- WHAT IS NEEDED -
Every line from the line containing "R11: 2.7k (DGND, VB) -> 82k (DGND, VB)" to the end of the data must appear in the answer exactly as it appears there, and nothing else.

-- ENTRIES SUPPLIED follows --

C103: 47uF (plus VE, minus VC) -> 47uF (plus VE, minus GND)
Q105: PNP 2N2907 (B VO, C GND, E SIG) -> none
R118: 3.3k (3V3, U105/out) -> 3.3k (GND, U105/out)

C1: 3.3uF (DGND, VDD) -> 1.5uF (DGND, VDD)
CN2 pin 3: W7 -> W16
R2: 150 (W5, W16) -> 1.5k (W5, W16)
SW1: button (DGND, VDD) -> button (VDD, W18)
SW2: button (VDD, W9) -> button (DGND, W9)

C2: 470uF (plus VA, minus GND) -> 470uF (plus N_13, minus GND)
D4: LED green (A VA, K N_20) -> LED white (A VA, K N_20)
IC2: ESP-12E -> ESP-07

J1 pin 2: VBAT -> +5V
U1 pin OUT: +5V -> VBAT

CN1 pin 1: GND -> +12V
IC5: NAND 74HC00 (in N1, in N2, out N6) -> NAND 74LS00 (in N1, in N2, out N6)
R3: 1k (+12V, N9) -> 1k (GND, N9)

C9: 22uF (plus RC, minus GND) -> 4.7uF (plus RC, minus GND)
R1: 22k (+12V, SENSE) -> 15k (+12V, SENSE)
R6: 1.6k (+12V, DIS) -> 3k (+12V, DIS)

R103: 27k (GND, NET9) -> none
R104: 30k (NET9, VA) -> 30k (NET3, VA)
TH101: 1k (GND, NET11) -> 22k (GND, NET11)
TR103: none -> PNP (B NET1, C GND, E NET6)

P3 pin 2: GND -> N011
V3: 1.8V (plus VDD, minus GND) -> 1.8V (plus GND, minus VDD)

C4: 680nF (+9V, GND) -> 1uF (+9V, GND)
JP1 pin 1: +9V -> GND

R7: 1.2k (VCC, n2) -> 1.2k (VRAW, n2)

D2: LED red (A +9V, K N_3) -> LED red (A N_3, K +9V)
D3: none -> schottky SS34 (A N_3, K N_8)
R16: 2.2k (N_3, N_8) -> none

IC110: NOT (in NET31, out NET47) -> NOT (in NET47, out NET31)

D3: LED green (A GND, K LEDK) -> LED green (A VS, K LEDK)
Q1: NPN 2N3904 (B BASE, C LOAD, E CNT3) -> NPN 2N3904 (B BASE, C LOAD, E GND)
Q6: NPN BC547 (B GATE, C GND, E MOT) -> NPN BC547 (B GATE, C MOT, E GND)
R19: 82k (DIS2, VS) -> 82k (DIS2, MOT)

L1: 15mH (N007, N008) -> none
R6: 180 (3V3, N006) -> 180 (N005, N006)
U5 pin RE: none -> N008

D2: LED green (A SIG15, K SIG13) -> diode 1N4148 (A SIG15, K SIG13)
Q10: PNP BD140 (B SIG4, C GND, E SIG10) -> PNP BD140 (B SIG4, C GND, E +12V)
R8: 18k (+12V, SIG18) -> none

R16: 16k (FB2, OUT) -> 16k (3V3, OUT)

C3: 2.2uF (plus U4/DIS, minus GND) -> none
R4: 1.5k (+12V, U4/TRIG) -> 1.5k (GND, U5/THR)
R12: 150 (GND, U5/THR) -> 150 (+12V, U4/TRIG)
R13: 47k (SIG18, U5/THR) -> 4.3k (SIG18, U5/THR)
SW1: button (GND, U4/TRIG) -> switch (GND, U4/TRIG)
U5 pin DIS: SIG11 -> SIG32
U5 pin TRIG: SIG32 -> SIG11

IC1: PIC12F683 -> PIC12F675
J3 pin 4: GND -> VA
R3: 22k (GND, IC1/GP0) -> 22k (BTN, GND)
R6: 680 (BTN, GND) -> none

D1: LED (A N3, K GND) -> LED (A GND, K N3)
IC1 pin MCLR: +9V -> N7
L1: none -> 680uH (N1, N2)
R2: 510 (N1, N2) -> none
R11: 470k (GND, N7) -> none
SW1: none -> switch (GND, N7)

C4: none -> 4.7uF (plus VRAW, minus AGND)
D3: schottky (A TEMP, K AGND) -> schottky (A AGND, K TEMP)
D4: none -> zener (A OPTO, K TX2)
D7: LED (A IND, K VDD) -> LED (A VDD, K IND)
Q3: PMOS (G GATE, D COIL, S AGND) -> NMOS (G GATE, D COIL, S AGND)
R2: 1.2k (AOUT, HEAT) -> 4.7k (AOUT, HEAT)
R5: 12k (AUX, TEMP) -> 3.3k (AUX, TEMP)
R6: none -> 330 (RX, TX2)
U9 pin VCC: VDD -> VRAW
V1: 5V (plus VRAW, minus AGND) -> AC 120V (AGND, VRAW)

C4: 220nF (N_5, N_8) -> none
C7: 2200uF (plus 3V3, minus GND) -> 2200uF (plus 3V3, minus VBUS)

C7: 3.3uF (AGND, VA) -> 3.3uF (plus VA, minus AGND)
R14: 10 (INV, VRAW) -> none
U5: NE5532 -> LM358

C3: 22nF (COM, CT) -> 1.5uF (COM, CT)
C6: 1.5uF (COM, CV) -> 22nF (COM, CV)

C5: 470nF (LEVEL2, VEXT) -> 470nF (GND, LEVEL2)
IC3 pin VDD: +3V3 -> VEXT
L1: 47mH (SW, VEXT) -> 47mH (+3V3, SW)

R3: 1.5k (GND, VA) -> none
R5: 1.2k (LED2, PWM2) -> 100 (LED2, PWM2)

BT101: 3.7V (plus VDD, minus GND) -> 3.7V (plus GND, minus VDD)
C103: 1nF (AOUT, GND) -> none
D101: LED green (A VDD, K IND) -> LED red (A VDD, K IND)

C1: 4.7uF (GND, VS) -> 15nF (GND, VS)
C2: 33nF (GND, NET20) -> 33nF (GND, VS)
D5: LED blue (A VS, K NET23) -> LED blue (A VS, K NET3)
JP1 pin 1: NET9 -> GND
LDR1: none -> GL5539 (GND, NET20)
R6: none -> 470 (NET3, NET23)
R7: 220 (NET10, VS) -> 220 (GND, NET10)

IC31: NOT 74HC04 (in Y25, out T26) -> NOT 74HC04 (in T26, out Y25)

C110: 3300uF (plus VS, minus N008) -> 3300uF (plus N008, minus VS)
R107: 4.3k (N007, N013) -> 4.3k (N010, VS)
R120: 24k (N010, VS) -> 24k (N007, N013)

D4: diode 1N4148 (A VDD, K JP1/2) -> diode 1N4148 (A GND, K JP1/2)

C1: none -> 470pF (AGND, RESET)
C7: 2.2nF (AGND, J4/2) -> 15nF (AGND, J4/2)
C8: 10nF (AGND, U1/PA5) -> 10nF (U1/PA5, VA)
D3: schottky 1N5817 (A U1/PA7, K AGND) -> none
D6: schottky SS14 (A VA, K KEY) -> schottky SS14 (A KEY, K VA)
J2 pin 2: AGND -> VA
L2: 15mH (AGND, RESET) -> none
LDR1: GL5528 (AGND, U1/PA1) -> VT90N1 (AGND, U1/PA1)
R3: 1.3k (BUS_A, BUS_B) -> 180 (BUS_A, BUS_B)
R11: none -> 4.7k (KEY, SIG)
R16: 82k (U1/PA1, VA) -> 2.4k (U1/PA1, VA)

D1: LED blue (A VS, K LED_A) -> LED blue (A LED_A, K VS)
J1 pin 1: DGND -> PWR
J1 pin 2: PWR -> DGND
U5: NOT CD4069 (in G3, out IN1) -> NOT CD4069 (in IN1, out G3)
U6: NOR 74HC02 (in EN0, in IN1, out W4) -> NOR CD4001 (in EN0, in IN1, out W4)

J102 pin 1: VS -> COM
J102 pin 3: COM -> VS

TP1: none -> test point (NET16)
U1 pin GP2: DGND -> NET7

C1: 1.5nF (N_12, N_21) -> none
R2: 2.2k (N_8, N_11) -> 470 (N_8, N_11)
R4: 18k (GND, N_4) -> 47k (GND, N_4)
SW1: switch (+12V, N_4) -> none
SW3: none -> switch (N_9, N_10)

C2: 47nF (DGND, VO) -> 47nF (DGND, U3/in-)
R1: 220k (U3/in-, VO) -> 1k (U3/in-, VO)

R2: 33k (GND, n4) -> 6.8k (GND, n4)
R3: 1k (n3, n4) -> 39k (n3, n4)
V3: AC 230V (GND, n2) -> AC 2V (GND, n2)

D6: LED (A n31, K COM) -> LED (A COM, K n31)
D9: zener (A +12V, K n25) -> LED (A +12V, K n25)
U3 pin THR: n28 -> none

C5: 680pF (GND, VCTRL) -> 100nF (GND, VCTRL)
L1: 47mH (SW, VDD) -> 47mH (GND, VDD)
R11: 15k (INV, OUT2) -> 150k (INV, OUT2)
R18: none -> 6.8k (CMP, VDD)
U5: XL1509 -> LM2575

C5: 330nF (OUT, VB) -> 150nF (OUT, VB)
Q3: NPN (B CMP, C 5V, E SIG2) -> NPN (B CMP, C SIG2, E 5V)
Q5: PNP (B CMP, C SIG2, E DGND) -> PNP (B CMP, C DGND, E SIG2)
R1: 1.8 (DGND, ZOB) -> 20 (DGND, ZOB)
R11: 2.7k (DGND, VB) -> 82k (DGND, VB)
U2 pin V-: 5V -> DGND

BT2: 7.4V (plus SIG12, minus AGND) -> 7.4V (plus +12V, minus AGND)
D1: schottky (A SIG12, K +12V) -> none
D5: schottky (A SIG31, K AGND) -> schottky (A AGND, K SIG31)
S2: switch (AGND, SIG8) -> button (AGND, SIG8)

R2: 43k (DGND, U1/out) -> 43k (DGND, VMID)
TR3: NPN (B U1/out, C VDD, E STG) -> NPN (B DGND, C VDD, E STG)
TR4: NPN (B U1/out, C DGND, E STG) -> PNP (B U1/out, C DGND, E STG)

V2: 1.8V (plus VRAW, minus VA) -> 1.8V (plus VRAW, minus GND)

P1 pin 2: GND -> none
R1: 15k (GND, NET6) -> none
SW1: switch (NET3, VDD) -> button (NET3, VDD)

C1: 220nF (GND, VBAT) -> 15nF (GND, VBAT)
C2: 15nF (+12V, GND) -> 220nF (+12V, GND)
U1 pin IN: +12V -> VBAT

-- ENTRIES SUPPLIED concluded --

- THE COMPLETED TASK -
R11: 2.7k (DGND, VB) -> 82k (DGND, VB)
U2 pin V-: 5V -> DGND

BT2: 7.4V (plus SIG12, minus AGND) -> 7.4V (plus +12V, minus AGND)
D1: schottky (A SIG12, K +12V) -> none
D5: schottky (A SIG31, K AGND) -> schottky (A AGND, K SIG31)
S2: switch (AGND, SIG8) -> button (AGND, SIG8)

R2: 43k (DGND, U1/out) -> 43k (DGND, VMID)
TR3: NPN (B U1/out, C VDD, E STG) -> NPN (B DGND, C VDD, E STG)
TR4: NPN (B U1/out, C DGND, E STG) -> PNP (B U1/out, C DGND, E STG)

V2: 1.8V (plus VRAW, minus VA) -> 1.8V (plus VRAW, minus GND)

P1 pin 2: GND -> none
R1: 15k (GND, NET6) -> none
SW1: switch (NET3, VDD) -> button (NET3, VDD)

C1: 220nF (GND, VBAT) -> 15nF (GND, VBAT)
C2: 15nF (+12V, GND) -> 220nF (+12V, GND)
U1 pin IN: +12V -> VBAT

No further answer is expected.